* **Task**
Every line in the records below between the one holding "TP1: none -> test point (n5)" and the one holding "R202: 1.8k (GND, SENSE) -> 6.8k (GND, SENSE)", inclusive, is to be set down exactly; all other lines are to be left out.

* **Records provided**
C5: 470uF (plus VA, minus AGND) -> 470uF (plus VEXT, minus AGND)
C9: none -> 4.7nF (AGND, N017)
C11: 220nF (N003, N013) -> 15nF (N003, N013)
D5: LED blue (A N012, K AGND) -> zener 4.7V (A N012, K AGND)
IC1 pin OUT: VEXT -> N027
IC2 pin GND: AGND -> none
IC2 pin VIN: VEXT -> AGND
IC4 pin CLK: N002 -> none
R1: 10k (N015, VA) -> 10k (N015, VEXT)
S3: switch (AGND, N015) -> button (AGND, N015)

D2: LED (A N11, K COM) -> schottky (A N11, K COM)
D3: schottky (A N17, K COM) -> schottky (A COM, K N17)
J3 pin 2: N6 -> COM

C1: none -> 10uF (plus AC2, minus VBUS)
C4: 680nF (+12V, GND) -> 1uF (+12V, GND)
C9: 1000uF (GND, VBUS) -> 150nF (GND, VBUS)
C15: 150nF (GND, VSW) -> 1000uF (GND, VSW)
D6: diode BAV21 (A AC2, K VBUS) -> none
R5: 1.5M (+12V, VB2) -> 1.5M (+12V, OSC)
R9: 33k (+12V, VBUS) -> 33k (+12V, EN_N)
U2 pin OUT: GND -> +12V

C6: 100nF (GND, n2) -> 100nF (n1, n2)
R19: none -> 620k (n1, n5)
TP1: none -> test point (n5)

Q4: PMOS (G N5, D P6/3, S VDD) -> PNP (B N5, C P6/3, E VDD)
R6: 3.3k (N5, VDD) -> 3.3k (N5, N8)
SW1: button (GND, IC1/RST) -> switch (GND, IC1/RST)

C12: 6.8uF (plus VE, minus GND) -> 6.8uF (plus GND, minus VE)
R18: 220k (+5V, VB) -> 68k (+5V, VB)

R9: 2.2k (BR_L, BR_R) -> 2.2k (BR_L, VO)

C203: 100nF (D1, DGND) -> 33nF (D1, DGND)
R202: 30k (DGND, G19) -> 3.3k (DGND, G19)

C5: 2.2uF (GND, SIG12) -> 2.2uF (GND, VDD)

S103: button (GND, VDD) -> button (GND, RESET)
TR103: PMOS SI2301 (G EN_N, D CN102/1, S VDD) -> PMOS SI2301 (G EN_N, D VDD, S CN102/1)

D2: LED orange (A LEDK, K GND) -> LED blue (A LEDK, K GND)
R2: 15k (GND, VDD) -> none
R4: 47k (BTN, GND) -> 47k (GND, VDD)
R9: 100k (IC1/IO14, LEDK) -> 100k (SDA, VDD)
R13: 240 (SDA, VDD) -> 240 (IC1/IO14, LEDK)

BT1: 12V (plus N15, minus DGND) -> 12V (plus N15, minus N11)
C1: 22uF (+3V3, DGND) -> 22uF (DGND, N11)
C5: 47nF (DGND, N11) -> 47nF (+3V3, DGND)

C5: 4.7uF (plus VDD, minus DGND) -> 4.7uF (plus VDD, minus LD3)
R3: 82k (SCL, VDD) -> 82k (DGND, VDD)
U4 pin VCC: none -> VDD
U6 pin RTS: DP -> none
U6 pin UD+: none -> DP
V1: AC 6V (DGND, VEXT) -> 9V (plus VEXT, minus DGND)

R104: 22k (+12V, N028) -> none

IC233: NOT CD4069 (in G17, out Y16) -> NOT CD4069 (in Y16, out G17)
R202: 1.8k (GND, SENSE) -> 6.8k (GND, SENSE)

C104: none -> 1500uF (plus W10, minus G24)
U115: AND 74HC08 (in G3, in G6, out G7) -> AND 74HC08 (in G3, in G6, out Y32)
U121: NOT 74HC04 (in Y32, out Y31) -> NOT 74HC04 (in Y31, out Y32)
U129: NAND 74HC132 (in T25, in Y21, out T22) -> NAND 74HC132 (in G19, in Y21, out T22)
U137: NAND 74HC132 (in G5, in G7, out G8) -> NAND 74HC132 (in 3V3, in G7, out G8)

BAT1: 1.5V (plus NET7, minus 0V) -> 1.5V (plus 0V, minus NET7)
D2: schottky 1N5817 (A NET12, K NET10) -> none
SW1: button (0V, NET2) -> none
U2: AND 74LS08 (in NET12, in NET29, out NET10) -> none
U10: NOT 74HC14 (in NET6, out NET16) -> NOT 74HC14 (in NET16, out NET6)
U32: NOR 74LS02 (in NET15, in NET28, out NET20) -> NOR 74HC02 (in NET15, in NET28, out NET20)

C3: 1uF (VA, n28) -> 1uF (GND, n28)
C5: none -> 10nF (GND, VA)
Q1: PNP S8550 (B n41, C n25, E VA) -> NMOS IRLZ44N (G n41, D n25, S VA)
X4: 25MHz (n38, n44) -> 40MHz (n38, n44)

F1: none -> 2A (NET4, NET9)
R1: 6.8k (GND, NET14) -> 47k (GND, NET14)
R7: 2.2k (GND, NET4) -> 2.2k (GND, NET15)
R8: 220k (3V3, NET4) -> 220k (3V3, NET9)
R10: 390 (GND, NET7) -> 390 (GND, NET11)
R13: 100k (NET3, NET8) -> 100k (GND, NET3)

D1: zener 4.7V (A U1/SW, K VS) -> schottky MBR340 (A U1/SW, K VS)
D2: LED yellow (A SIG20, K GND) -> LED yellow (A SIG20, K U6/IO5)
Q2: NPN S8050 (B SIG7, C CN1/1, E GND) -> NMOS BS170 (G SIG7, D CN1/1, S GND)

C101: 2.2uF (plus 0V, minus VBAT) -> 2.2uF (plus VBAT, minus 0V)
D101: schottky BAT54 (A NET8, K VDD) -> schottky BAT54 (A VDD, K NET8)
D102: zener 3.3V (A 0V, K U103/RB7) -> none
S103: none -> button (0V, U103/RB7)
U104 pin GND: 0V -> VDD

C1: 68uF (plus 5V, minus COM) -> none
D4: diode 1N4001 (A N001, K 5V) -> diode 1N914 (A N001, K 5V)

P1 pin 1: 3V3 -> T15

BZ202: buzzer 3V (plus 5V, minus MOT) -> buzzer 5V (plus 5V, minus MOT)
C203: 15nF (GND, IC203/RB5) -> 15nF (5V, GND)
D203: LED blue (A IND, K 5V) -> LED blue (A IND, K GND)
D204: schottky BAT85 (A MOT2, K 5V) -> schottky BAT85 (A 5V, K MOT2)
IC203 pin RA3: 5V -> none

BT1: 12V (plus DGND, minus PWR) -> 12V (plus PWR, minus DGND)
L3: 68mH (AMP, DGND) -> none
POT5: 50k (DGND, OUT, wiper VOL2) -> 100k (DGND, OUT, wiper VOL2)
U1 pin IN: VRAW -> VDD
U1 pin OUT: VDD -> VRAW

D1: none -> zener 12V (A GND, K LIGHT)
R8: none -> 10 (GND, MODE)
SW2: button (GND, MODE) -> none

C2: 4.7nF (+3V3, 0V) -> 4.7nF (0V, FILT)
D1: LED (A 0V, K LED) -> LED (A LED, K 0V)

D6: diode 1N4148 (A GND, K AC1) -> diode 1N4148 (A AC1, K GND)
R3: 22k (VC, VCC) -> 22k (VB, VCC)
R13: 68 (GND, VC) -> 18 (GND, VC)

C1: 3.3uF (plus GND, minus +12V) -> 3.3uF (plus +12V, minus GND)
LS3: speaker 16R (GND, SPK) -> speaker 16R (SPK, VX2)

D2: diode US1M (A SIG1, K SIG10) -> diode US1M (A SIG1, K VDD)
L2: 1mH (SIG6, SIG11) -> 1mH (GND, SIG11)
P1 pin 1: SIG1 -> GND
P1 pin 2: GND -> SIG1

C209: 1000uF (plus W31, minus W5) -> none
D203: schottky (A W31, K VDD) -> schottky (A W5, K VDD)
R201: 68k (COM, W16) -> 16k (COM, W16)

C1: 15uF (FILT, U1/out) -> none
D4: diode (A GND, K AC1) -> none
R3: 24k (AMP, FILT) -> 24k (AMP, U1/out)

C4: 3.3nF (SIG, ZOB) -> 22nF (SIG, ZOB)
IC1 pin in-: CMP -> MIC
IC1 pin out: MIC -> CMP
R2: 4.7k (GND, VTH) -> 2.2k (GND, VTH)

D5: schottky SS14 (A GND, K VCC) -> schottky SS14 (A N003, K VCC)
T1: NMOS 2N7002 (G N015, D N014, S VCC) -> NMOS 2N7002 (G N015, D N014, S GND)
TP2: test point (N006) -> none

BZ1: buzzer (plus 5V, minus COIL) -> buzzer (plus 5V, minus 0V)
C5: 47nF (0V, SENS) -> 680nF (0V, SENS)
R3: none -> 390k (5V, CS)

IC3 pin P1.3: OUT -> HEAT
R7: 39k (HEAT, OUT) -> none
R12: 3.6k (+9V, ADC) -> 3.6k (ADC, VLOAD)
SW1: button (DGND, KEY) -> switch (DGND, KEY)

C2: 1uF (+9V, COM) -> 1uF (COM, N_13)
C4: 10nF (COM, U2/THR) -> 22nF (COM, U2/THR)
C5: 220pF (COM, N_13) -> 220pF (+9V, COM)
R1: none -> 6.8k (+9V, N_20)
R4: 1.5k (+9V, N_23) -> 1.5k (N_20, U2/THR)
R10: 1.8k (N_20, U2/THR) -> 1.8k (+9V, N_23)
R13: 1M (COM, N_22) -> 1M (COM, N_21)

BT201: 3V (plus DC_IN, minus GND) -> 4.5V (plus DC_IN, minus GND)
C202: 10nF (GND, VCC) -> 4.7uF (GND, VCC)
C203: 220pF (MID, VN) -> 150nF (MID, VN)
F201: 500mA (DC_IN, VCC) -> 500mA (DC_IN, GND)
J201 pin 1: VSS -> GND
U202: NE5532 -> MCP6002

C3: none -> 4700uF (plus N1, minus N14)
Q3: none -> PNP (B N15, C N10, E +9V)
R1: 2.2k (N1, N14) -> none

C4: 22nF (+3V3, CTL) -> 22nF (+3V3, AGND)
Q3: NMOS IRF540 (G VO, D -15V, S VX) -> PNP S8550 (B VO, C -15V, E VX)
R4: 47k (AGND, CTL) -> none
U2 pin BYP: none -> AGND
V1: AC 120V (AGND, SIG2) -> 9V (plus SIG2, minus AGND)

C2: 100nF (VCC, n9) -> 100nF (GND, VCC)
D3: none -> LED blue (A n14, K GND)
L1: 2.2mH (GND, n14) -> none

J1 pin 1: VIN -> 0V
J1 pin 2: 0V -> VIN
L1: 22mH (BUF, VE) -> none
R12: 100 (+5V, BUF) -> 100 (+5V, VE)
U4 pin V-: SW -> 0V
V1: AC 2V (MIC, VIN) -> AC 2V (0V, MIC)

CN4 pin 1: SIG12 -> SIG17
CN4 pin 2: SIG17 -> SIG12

* **Answer**
TP1: none -> test point (n5)

Q4: PMOS (G N5, D P6/3, S VDD) -> PNP (B N5, C P6/3, E VDD)
R6: 3.3k (N5, VDD) -> 3.3k (N5, N8)
SW1: button (GND, IC1/RST) -> switch (GND, IC1/RST)

C12: 6.8uF (plus VE, minus GND) -> 6.8uF (plus GND, minus VE)
R18: 220k (+5V, VB) -> 68k (+5V, VB)

R9: 2.2k (BR_L, BR_R) -> 2.2k (BR_L, VO)

C203: 100nF (D1, DGND) -> 33nF (D1, DGND)
R202: 30k (DGND, G19) -> 3.3k (DGND, G19)

C5: 2.2uF (GND, SIG12) -> 2.2uF (GND, VDD)

S103: button (GND, VDD) -> button (GND, RESET)
TR103: PMOS SI2301 (G EN_N, D CN102/1, S VDD) -> PMOS SI2301 (G EN_N, D VDD, S CN102/1)

D2: LED orange (A LEDK, K GND) -> LED blue (A LEDK, K GND)
R2: 15k (GND, VDD) -> none
R4: 47k (BTN, GND) -> 47k (GND, VDD)
R9: 100k (IC1/IO14, LEDK) -> 100k (SDA, VDD)
R13: 240 (SDA, VDD) -> 240 (IC1/IO14, LEDK)

BT1: 12V (plus N15, minus DGND) -> 12V (plus N15, minus N11)
C1: 22uF (+3V3, DGND) -> 22uF (DGND, N11)
C5: 47nF (DGND, N11) -> 47nF (+3V3, DGND)

C5: 4.7uF (plus VDD, minus DGND) -> 4.7uF (plus VDD, minus LD3)
R3: 82k (SCL, VDD) -> 82k (DGND, VDD)
U4 pin VCC: none -> VDD
U6 pin RTS: DP -> none
U6 pin UD+: none -> DP
V1: AC 6V (DGND, VEXT) -> 9V (plus VEXT, minus DGND)

R104: 22k (+12V, N028) -> none

IC233: NOT CD4069 (in G17, out Y16) -> NOT CD4069 (in Y16, out G17)
R202: 1.8k (GND, SENSE) -> 6.8k (GND, SENSE)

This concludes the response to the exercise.